Task to carry out: Recast the rows as a numbered list, starting at the first row and ending at the row containing "metered (316, 2043)", and leave out any blank lines.
>> BEGIN Records for the task
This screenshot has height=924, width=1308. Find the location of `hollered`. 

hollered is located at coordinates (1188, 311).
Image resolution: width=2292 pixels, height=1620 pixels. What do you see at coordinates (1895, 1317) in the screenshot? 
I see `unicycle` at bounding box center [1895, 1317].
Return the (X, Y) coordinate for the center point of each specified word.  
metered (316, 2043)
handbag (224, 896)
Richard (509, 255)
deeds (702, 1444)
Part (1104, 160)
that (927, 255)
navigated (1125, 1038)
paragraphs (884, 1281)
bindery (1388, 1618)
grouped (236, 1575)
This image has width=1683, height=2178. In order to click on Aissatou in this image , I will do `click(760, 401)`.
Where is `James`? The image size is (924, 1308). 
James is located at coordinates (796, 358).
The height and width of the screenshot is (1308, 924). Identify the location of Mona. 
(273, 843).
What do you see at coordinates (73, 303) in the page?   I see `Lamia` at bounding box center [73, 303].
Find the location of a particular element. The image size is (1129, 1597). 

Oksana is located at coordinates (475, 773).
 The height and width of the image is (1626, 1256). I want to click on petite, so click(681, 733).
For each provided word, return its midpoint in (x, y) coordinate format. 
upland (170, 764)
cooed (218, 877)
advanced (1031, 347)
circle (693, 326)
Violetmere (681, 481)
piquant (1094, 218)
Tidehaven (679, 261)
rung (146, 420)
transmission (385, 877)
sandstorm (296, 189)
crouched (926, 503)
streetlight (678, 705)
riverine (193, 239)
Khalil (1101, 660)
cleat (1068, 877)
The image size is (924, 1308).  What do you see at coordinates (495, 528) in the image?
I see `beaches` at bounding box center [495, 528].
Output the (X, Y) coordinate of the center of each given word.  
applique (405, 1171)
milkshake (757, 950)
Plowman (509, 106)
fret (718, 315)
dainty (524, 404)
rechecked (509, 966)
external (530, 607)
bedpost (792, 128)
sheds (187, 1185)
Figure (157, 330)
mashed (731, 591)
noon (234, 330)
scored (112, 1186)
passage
>> END Records for the task
Reply:
1. This screenshot has height=924, width=1308. Find the location of `hollered`. 
2. hollered is located at coordinates (1188, 311).
3. Image resolution: width=2292 pixels, height=1620 pixels. What do you see at coordinates (1895, 1317) in the screenshot? 
4. I see `unicycle` at bounding box center [1895, 1317].
5. Return the (X, Y) coordinate for the center point of each specified word.  
6. metered (316, 2043)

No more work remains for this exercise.